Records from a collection

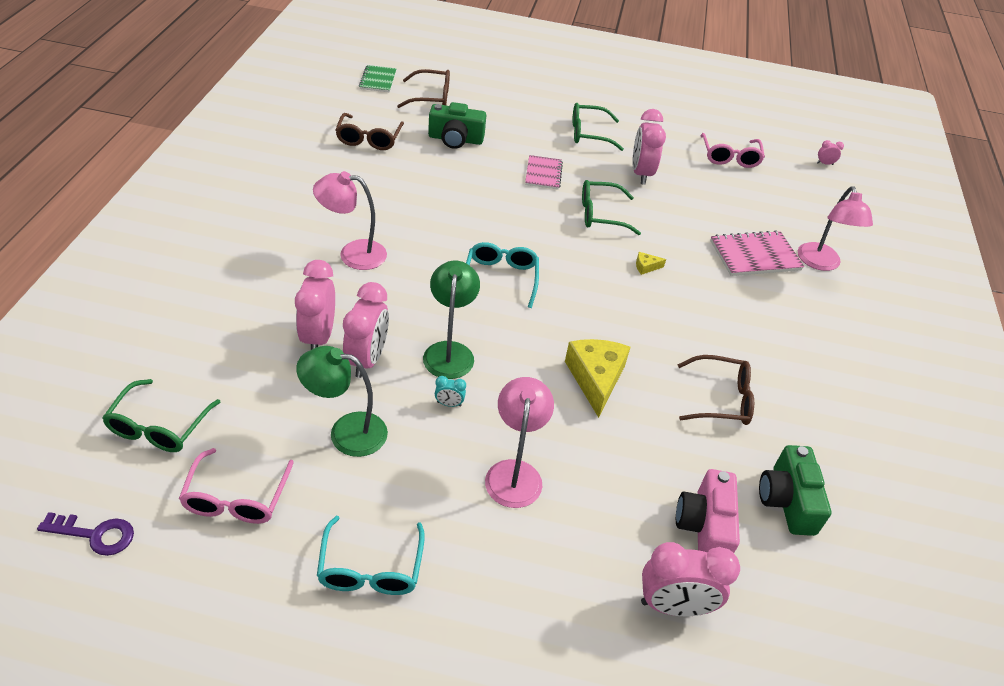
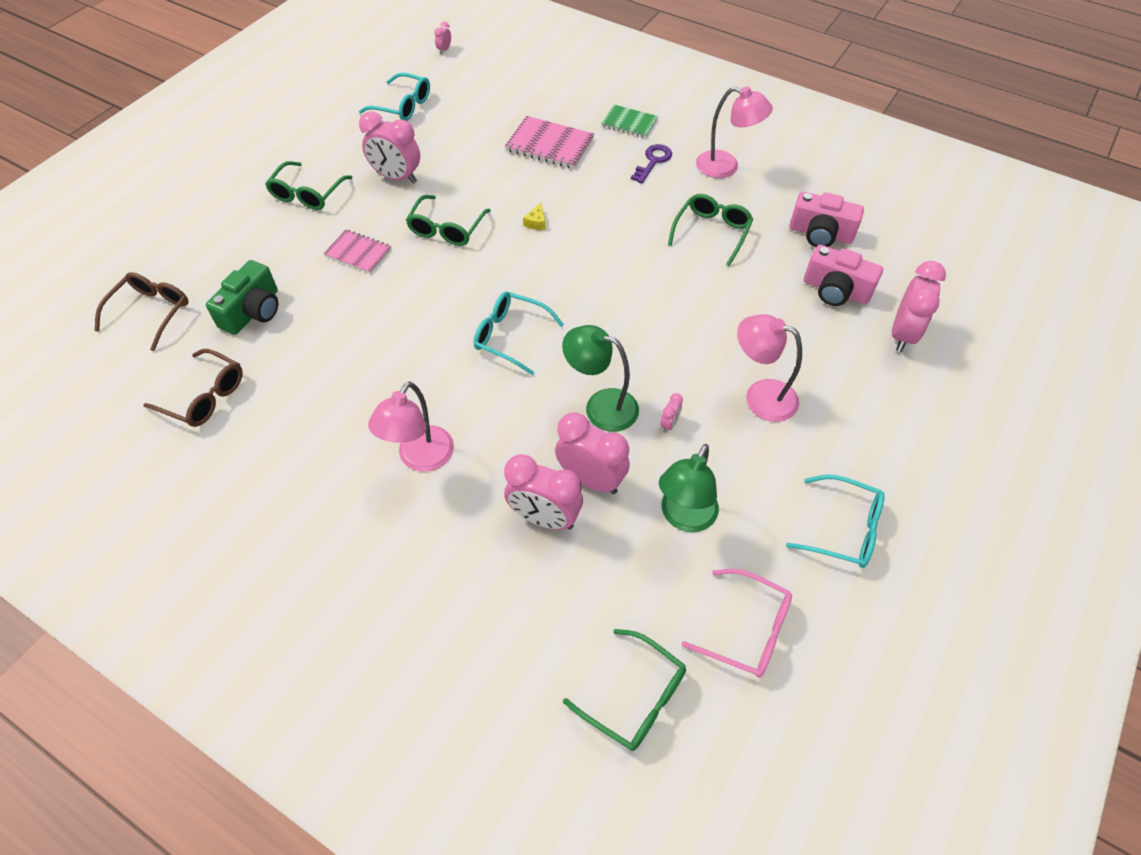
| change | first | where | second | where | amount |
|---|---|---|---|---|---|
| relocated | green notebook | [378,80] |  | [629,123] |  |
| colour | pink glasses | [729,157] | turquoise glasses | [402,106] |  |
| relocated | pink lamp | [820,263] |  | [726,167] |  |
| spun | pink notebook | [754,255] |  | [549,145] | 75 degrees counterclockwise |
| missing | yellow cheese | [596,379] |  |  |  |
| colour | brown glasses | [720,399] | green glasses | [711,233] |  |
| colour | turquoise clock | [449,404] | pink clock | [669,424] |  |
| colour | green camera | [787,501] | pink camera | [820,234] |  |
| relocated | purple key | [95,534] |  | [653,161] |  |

WHAT YOU NEED TO DO:
Return the data exactly as it stands, minus the pictures.

WRITTEN REPLY:
| change | first | where | second | where | amount |
|---|---|---|---|---|---|
| relocated | green notebook | [378,80] |  | [629,123] |  |
| colour | pink glasses | [729,157] | turquoise glasses | [402,106] |  |
| relocated | pink lamp | [820,263] |  | [726,167] |  |
| spun | pink notebook | [754,255] |  | [549,145] | 75 degrees counterclockwise |
| missing | yellow cheese | [596,379] |  |  |  |
| colour | brown glasses | [720,399] | green glasses | [711,233] |  |
| colour | turquoise clock | [449,404] | pink clock | [669,424] |  |
| colour | green camera | [787,501] | pink camera | [820,234] |  |
| relocated | purple key | [95,534] |  | [653,161] |  |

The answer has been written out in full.